# start of DATASET RECORDS
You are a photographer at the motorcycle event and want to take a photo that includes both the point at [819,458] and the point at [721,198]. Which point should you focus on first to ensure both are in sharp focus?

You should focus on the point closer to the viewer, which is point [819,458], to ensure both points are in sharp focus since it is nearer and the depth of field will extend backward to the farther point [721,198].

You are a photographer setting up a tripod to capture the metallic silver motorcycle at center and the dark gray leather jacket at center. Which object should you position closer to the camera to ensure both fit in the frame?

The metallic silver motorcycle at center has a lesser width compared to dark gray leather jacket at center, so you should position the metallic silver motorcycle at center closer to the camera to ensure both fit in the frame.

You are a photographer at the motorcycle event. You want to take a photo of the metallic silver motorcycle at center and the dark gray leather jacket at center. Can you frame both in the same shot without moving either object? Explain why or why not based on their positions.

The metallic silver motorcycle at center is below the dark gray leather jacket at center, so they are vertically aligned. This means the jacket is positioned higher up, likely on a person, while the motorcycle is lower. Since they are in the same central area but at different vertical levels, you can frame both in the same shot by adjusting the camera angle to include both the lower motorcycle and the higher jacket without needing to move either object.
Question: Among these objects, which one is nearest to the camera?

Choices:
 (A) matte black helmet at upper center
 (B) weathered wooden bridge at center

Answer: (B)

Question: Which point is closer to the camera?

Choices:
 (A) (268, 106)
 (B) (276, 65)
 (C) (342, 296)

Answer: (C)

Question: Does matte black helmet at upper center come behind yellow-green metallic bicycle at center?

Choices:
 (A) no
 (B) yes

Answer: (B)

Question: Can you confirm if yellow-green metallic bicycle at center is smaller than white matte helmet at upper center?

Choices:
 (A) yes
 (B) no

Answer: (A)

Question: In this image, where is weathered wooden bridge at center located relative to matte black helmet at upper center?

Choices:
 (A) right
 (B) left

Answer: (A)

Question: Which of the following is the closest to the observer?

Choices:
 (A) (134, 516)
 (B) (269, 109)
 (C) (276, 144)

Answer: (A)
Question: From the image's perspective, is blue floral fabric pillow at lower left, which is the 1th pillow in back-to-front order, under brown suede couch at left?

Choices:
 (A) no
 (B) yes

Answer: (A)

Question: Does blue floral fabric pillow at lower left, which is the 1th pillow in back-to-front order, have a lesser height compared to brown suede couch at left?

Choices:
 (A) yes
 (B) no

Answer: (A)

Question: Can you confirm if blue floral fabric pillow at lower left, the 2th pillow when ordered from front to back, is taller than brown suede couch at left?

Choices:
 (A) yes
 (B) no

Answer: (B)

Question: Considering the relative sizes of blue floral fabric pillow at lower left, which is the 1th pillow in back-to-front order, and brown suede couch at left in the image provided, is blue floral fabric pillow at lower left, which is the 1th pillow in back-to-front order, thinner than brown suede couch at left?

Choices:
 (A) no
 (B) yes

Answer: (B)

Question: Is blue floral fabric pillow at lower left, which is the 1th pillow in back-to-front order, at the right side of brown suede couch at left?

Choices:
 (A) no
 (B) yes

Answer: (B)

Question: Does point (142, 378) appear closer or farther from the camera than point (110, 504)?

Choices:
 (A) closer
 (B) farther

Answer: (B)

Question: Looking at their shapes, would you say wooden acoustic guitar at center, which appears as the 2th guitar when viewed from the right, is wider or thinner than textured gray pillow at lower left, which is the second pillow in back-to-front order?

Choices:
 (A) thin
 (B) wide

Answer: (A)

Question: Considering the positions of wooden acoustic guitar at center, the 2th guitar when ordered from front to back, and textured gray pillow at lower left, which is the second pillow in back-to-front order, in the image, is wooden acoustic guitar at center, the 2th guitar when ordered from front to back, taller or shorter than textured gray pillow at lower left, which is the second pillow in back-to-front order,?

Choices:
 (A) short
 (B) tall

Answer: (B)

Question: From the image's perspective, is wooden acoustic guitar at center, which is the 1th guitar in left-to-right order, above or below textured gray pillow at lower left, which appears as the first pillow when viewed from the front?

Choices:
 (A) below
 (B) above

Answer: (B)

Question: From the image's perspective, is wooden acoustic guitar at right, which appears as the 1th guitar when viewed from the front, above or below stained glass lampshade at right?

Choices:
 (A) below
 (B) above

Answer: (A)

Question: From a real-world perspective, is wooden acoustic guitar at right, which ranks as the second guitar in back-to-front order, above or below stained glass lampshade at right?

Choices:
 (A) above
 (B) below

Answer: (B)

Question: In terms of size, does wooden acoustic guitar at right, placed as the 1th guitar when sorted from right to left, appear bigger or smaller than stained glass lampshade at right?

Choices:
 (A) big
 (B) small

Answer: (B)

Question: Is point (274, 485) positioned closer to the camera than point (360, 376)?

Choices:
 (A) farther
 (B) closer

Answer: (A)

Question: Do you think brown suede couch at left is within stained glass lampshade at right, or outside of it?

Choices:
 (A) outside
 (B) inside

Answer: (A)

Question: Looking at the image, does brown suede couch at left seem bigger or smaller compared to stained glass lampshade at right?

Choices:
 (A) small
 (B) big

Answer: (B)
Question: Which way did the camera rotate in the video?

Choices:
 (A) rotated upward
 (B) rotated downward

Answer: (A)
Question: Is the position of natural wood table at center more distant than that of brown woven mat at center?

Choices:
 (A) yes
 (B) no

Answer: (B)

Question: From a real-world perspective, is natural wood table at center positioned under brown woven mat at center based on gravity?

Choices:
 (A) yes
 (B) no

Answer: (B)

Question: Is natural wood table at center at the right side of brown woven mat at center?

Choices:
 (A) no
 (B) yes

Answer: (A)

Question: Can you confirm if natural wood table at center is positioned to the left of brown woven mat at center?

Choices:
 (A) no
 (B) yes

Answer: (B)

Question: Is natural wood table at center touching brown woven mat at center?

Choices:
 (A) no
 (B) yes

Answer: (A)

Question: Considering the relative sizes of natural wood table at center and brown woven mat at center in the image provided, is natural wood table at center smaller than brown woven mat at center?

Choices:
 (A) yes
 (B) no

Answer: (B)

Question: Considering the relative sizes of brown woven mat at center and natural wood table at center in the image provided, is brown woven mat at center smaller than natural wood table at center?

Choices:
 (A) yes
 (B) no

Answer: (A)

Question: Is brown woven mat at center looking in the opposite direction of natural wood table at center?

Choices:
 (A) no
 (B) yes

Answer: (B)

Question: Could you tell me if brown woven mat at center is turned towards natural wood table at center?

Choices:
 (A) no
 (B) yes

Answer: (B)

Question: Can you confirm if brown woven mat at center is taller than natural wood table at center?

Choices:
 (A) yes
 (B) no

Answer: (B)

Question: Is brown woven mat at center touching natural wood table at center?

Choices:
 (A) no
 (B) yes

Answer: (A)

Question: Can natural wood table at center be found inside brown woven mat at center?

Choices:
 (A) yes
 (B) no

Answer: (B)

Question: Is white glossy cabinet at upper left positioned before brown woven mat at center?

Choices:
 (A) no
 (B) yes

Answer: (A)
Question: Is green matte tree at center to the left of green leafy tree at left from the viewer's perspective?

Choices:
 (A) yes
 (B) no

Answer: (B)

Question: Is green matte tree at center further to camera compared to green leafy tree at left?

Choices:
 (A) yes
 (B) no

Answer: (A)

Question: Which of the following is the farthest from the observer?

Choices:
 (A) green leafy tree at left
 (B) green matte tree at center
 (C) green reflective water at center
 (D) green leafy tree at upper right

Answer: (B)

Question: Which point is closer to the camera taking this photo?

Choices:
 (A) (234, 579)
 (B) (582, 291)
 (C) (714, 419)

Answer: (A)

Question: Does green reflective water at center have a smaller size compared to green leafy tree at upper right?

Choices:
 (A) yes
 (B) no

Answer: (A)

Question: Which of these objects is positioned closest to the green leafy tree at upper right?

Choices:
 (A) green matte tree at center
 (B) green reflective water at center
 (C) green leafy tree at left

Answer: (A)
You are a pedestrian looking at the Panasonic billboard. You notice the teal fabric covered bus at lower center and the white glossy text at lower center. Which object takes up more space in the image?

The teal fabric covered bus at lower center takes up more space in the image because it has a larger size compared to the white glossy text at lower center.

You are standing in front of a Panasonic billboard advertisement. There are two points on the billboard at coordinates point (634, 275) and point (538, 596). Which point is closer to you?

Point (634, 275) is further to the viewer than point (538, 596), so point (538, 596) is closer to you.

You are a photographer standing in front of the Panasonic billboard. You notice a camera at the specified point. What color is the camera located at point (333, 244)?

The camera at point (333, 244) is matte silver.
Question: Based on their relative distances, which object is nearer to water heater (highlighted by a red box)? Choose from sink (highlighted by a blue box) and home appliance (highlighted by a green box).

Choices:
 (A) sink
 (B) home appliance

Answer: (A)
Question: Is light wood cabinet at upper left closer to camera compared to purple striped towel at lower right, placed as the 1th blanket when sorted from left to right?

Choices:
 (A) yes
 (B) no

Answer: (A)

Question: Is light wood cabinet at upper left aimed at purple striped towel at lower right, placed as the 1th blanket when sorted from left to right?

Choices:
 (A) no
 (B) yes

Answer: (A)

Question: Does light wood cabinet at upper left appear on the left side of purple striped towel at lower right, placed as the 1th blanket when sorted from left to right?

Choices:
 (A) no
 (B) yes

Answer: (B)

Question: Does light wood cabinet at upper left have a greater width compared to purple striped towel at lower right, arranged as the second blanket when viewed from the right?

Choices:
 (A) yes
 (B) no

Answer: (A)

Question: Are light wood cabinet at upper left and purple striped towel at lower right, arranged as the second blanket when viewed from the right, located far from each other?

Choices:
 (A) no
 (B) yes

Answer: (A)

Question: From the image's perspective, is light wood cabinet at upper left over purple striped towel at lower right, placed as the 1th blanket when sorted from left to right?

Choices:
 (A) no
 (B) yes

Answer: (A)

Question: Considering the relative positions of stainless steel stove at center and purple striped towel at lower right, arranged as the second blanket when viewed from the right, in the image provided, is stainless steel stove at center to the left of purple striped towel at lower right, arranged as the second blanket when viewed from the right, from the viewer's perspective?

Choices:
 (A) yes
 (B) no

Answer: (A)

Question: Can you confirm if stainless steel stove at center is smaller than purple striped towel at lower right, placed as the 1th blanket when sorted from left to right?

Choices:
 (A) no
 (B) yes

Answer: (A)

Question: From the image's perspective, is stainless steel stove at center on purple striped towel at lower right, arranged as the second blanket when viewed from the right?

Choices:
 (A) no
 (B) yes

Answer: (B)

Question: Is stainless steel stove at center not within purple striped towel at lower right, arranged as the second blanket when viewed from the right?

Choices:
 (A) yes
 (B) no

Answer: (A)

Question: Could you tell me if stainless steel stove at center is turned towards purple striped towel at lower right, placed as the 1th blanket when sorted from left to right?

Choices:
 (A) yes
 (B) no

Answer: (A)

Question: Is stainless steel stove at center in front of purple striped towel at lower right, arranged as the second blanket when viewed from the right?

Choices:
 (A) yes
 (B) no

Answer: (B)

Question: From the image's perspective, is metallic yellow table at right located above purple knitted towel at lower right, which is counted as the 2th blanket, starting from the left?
# end of DATASET RECORDS
Pick out every line in the rows above that contains the word "lesser", and copy each of those lines in full.

The metallic silver motorcycle at center has a lesser width compared to dark gray leather jacket at center, so you should position the metallic silver motorcycle at center closer to the camera to ensure both fit in the frame.
Question: Does blue floral fabric pillow at lower left, which is the 1th pillow in back-to-front order, have a lesser height compared to brown suede couch at left?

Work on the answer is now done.